**Action item**
Count up every line of the data in which "yellow" occurs. The reply is one number and nothing more.
** Data section follows **
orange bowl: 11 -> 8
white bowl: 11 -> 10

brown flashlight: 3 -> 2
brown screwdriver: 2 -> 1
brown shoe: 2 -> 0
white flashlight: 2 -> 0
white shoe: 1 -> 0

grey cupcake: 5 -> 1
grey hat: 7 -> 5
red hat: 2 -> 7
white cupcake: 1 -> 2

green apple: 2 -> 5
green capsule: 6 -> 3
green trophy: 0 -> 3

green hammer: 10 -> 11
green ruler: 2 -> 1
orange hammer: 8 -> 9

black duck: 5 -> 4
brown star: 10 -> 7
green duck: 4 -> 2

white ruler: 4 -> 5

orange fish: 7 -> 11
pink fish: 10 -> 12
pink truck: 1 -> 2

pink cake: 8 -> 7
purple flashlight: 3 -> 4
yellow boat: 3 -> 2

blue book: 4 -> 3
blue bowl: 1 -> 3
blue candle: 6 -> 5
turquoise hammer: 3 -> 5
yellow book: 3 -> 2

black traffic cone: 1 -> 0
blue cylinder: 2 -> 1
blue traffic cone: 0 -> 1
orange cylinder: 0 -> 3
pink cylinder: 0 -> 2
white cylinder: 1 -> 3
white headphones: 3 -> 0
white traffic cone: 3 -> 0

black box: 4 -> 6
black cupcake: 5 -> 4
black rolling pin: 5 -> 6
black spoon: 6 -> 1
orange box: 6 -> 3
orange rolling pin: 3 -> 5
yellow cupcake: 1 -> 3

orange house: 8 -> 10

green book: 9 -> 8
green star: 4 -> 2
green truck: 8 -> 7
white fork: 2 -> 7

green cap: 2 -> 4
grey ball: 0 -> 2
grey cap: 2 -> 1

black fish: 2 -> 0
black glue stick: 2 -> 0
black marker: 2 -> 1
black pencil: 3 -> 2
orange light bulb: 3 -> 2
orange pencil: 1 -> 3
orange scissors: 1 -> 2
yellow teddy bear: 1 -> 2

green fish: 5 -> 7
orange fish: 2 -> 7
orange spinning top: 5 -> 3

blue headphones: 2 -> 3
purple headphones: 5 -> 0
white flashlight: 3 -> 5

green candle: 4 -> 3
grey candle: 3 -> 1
** End of Data section **
**Answer to the problem**
4